WHAT IS NEEDED -
Lines containing the word "pink" are to be copied from the data below.
START RECORDS TO PROCESS
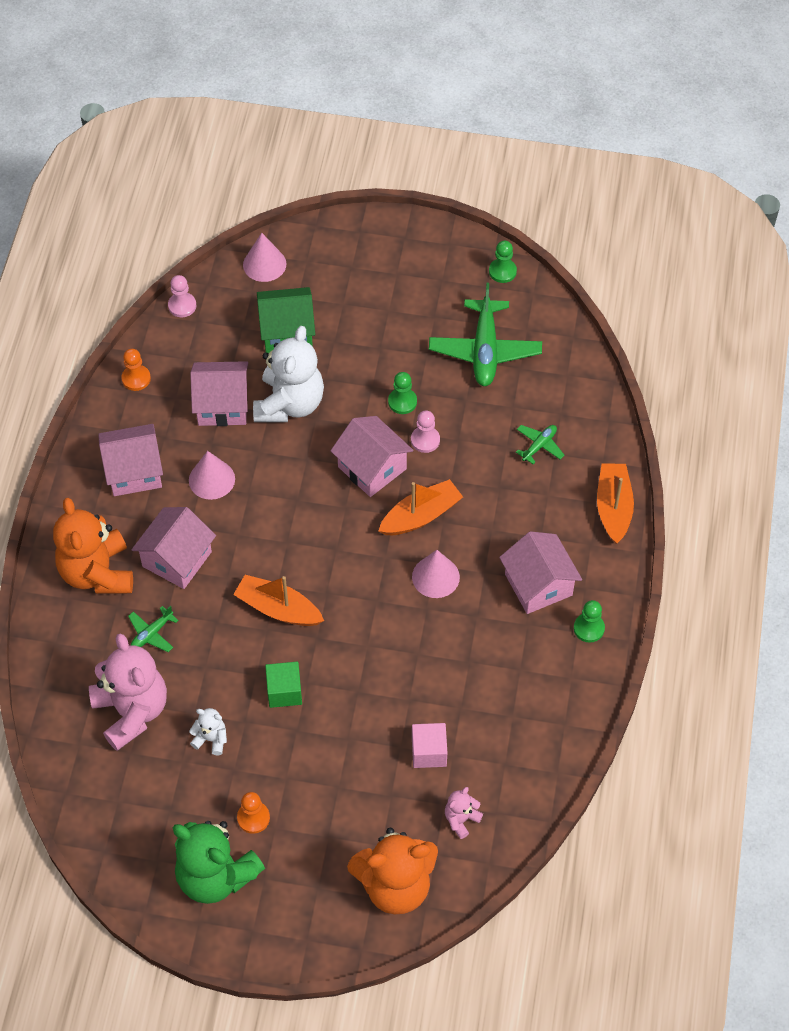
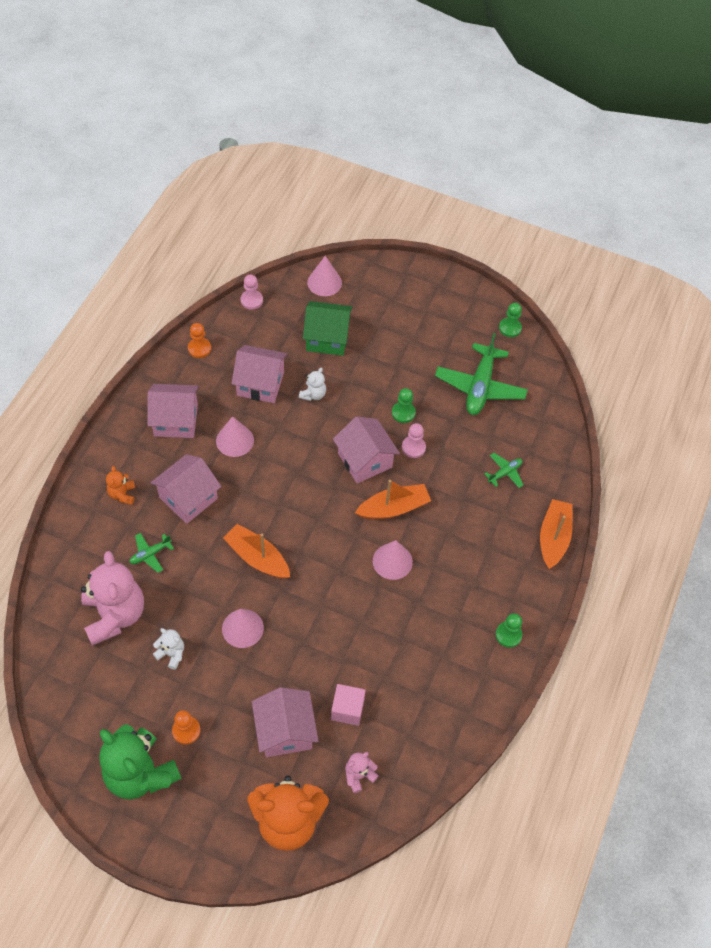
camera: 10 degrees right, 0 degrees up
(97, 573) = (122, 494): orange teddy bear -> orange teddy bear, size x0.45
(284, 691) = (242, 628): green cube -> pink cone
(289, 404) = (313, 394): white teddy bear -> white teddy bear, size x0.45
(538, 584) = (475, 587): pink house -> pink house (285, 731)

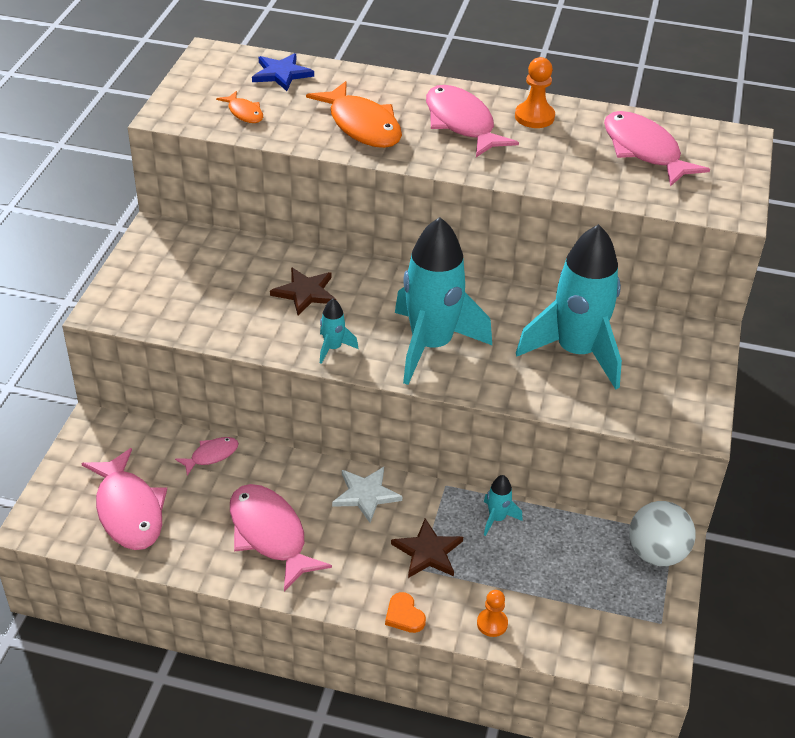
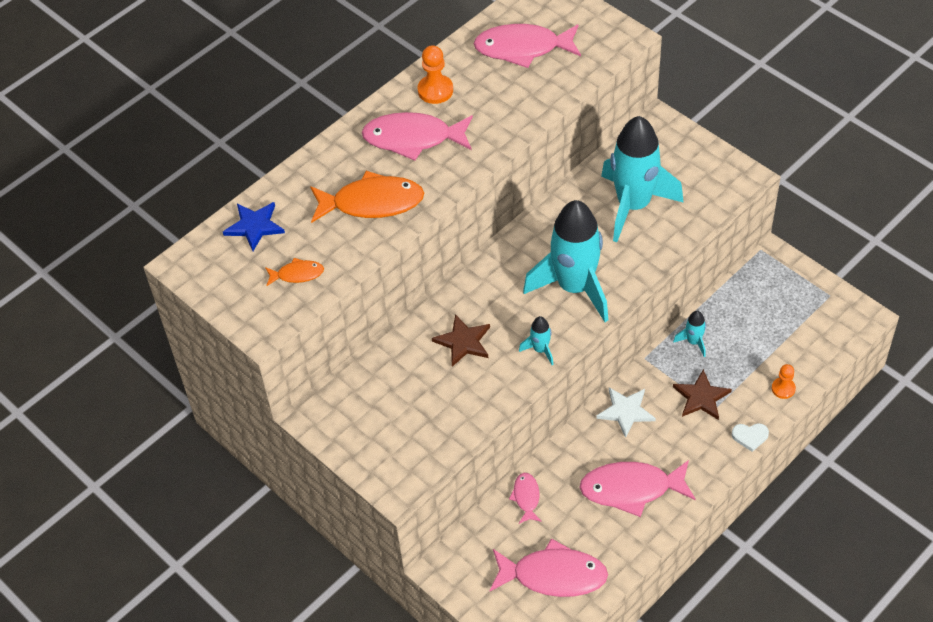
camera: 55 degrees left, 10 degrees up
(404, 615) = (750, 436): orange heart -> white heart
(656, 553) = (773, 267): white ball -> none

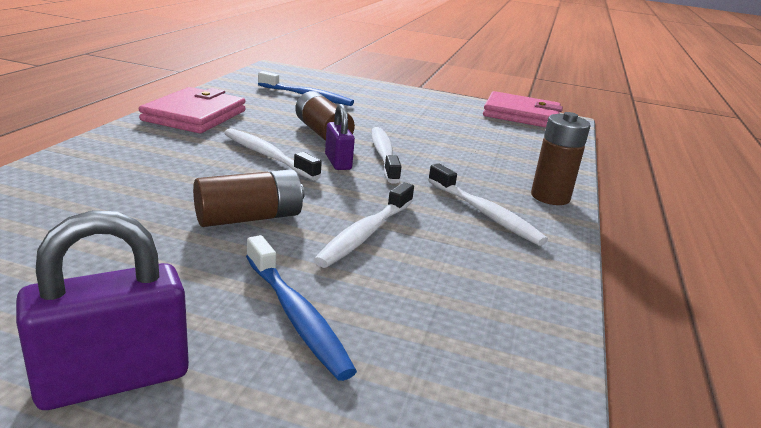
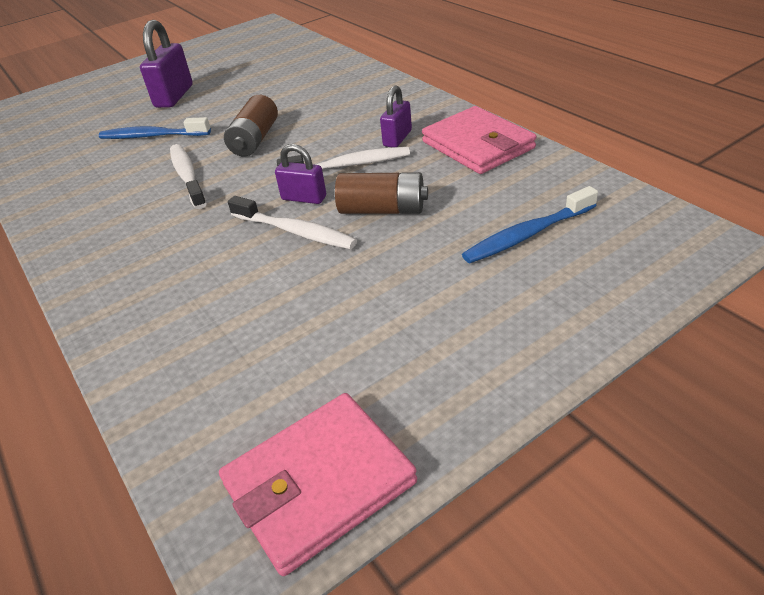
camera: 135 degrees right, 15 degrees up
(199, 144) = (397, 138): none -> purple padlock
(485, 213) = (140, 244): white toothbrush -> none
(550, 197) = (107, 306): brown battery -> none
END RECORDS TO PROCESS
START RECORDS TO PROCESS
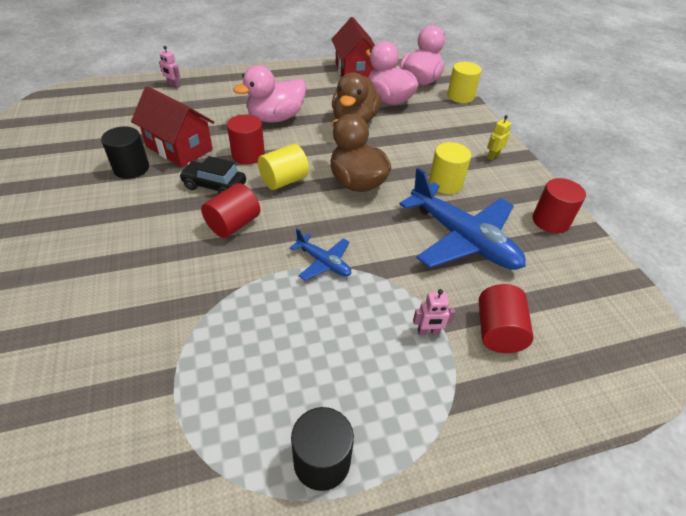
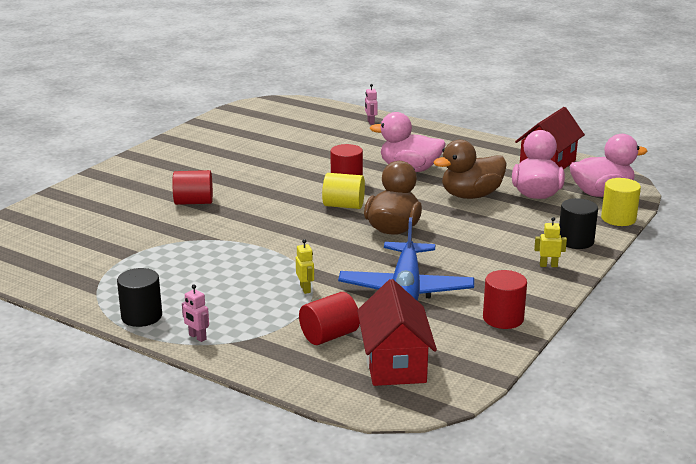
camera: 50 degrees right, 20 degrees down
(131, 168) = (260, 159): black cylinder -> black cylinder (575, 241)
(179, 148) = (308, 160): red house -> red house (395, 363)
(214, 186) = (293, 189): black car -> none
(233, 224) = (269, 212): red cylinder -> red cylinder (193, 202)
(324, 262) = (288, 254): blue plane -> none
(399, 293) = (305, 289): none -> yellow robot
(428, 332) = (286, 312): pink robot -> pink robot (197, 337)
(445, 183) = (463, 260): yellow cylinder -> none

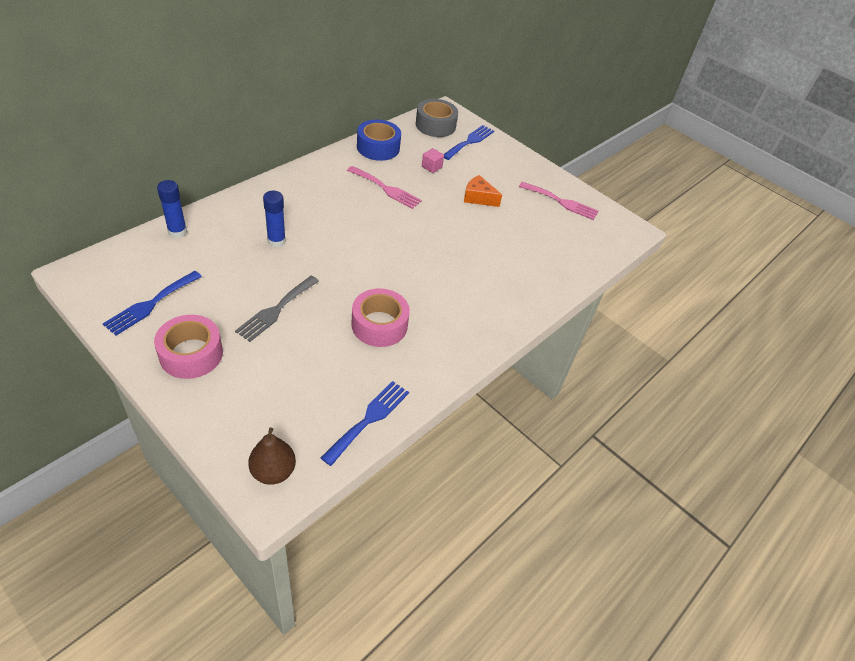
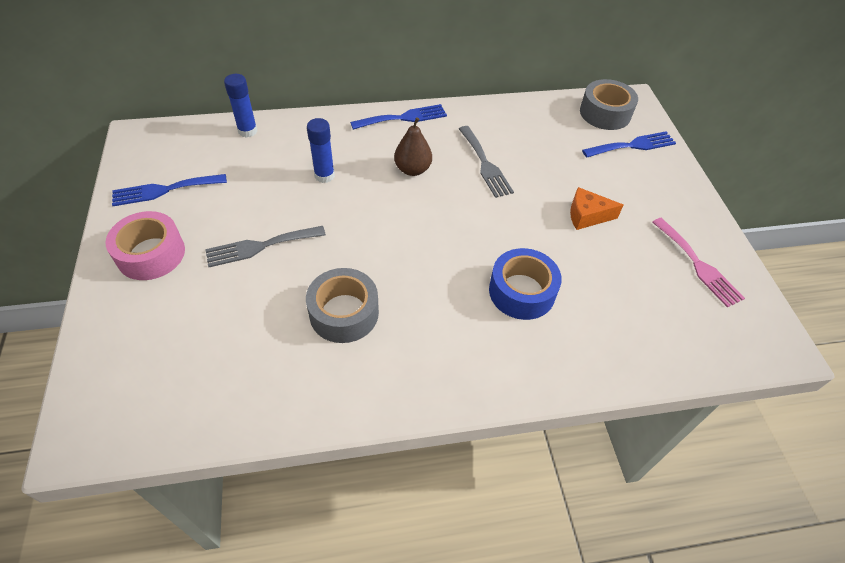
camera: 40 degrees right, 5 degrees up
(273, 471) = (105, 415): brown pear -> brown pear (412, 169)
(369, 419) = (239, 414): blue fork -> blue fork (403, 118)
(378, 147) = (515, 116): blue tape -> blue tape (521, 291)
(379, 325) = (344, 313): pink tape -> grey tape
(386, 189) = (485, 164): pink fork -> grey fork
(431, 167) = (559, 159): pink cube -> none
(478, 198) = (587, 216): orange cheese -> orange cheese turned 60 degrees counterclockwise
END RECORDS TO PROCESS
TASK RESPONSE -
(284, 691) = (242, 628): green cube -> pink cone
(538, 584) = (475, 587): pink house -> pink house (285, 731)
(428, 332) = (286, 312): pink robot -> pink robot (197, 337)
(379, 325) = (344, 313): pink tape -> grey tape
(386, 189) = (485, 164): pink fork -> grey fork
(431, 167) = (559, 159): pink cube -> none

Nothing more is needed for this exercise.